* _Object change descriptions_
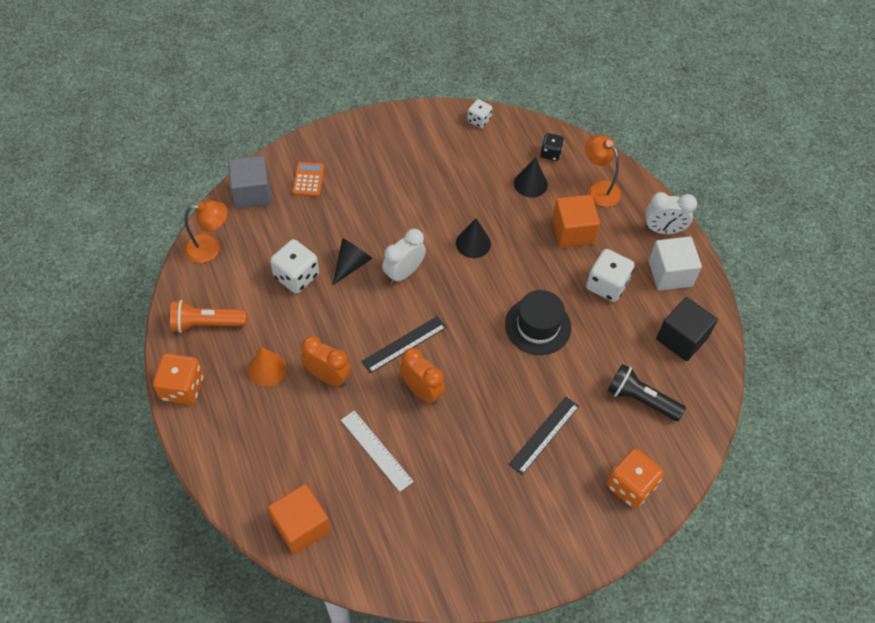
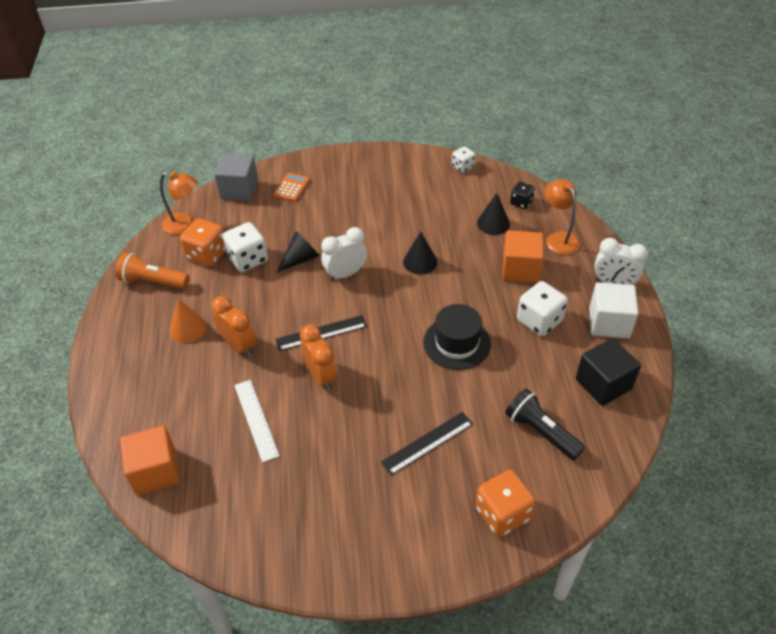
camera: 20 degrees right, 10 degrees down
orange dice [153,353,203,405] -> orange dice moved to [180,218,226,267]

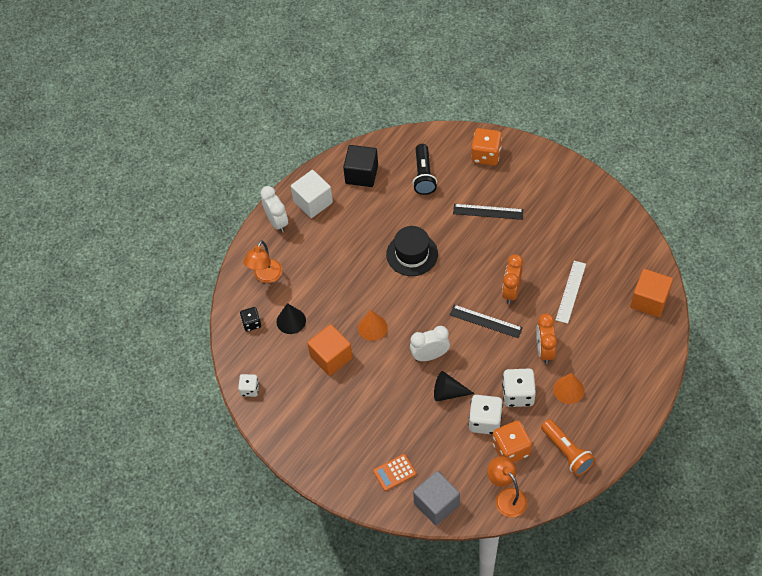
camera: 135 degrees left, 10 degrees up
white clock [321,227,367,281] -> white clock turned 150 degrees clockwise [410,326,450,361]
black cone [403,232,437,275] -> orange cone [358,310,388,341]
orange cube [502,230,544,283] -> orange cube moved to [307,324,353,376]
white dice [517,281,568,336] -> white dice moved to [502,369,536,407]

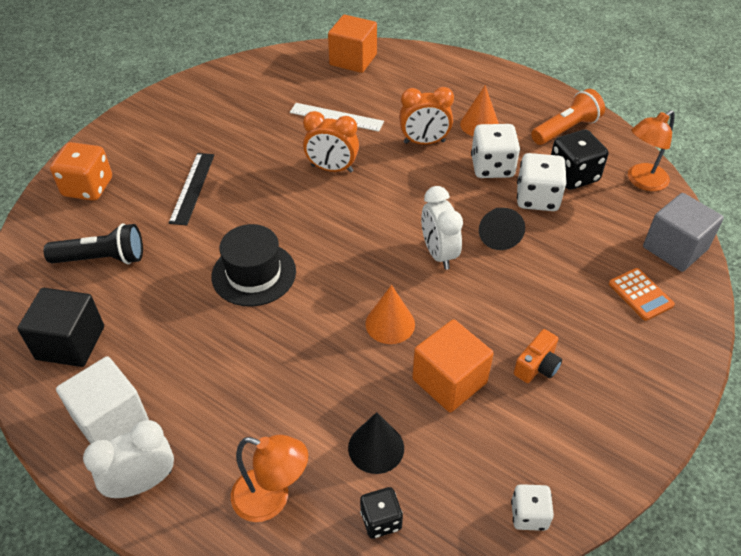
camera: 95 degrees left, 10 degrees down
black ruler [450,305,523,338] -> none
orange dice [492,421,532,463] -> black dice [551,130,608,190]
none -> orange camera [514,329,562,383]

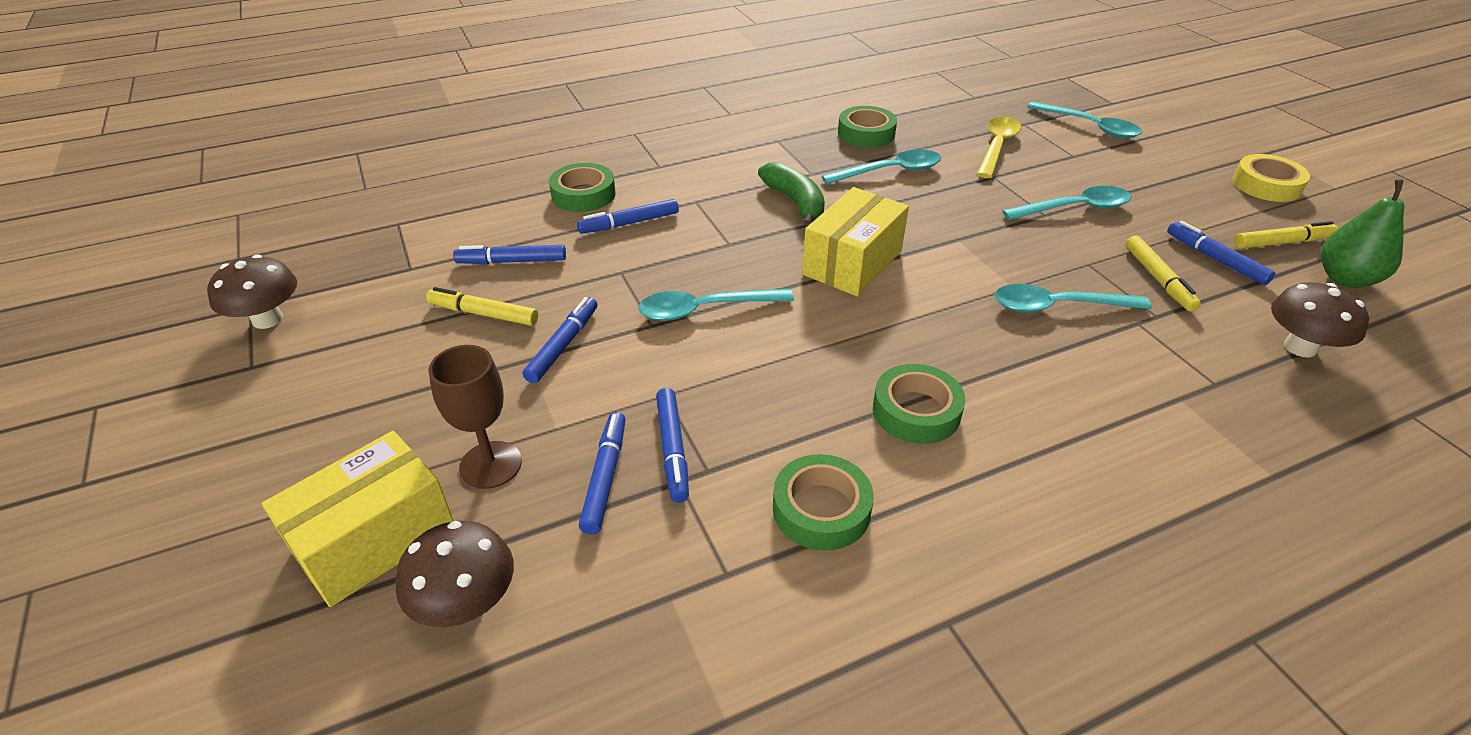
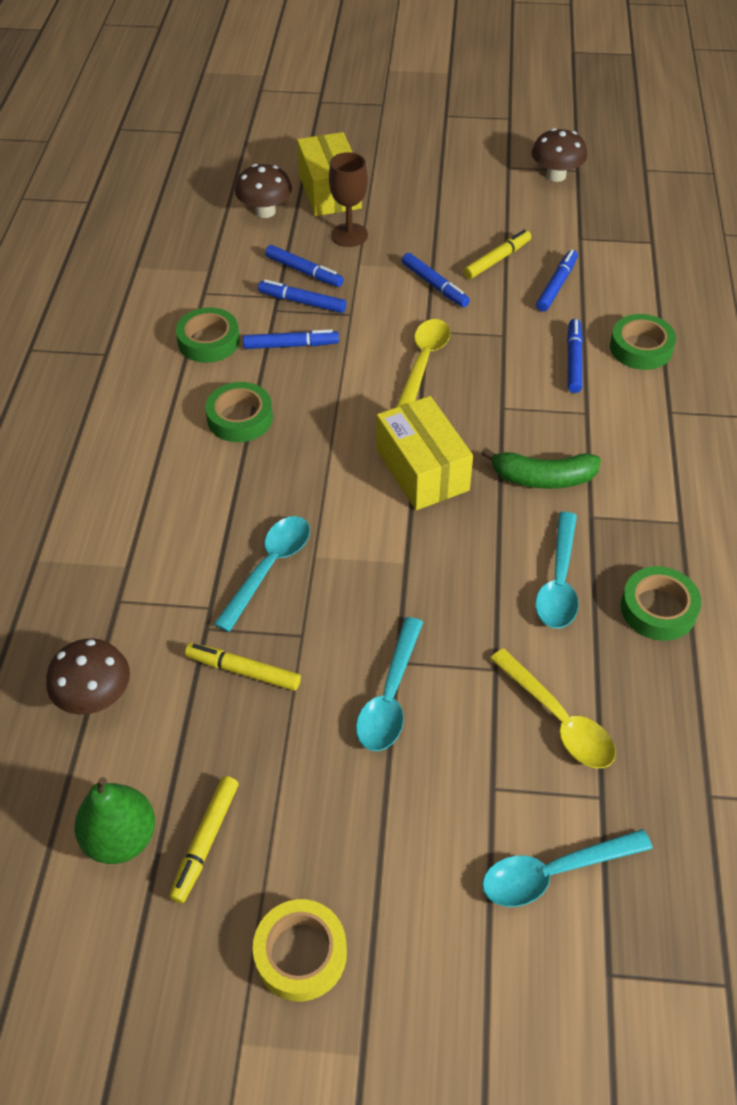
camera: 120 degrees right, 10 degrees up
turquoise spoon [638,289,794,321] -> yellow spoon [396,319,450,407]
blue marker [1167,221,1275,285] -> blue marker moved to [243,329,339,349]

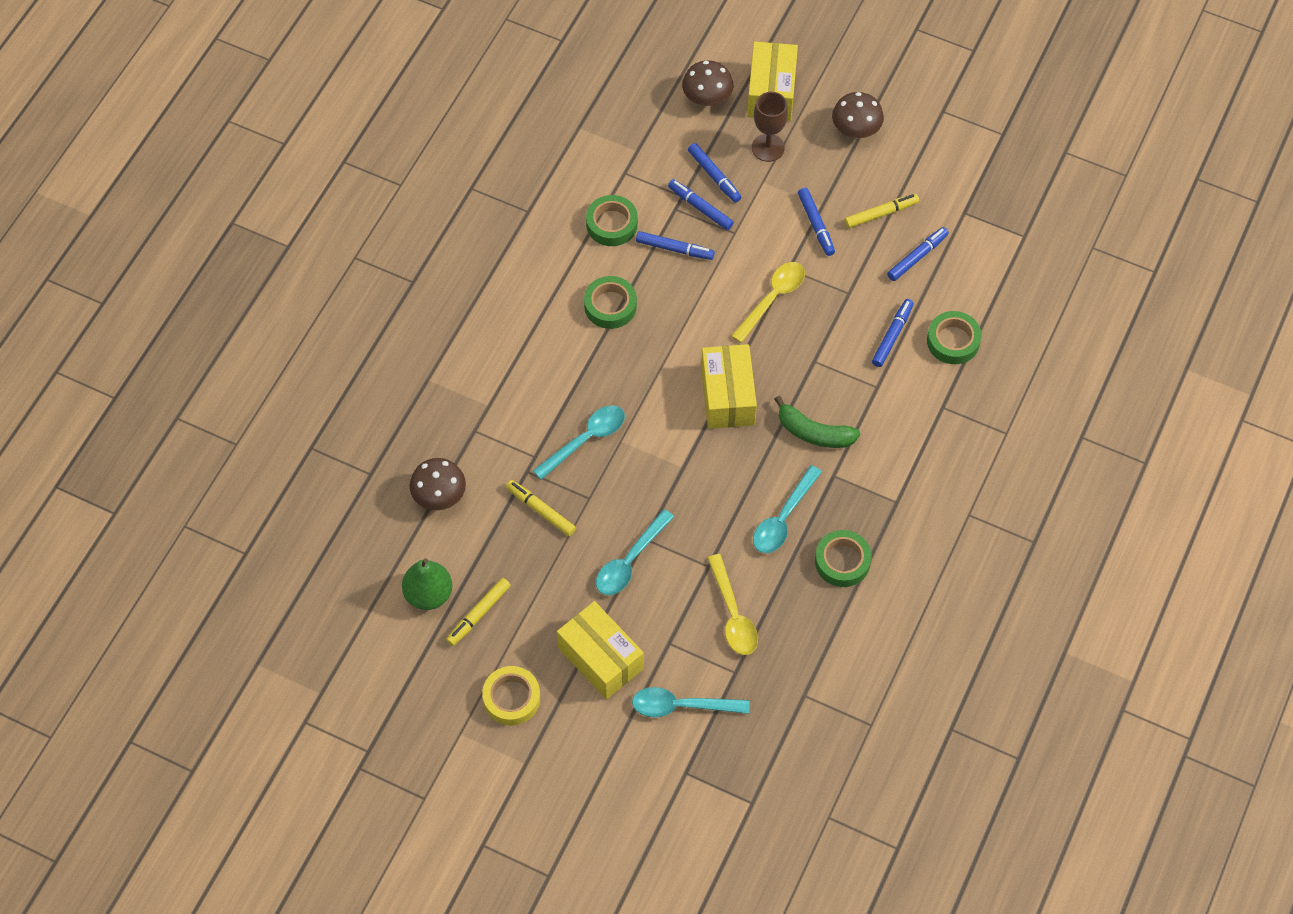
camera: 20 degrees right, 10 degrees up
brown mushroom [532,128,587,182] -> brown mushroom moved to [832,92,884,138]
none -> yellow box [557,601,644,699]

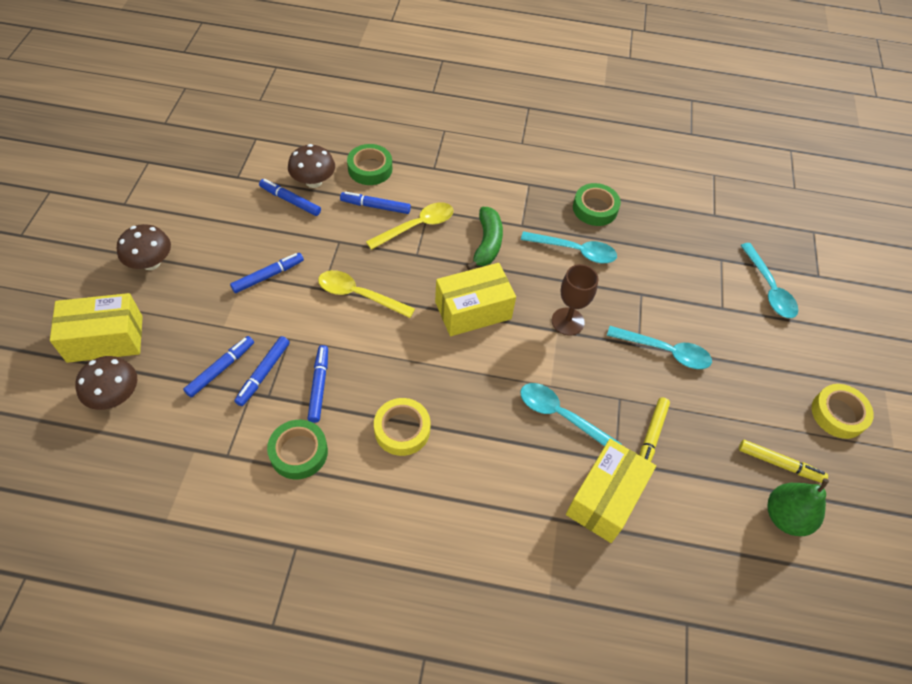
camera: 110 degrees left, 5 degrees down
brown mushroom [410,458,466,510] -> brown mushroom moved to [288,144,335,188]
yellow box [557,601,644,699] -> yellow box moved to [566,439,656,543]
green tape [584,276,637,329] -> yellow tape [374,398,430,456]
yellow spoon [707,554,758,655] -> yellow spoon moved to [366,202,453,250]
brown goblet [752,92,788,162] -> brown goblet moved to [552,264,598,336]
yellow marker [844,194,919,228] -> none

* _Exercise_
Copy the lines of the entries above that mention "white".

* _Output for this task_
white clock [321,227,367,281] -> white clock turned 150 degrees clockwise [410,326,450,361]
white dice [517,281,568,336] -> white dice moved to [502,369,536,407]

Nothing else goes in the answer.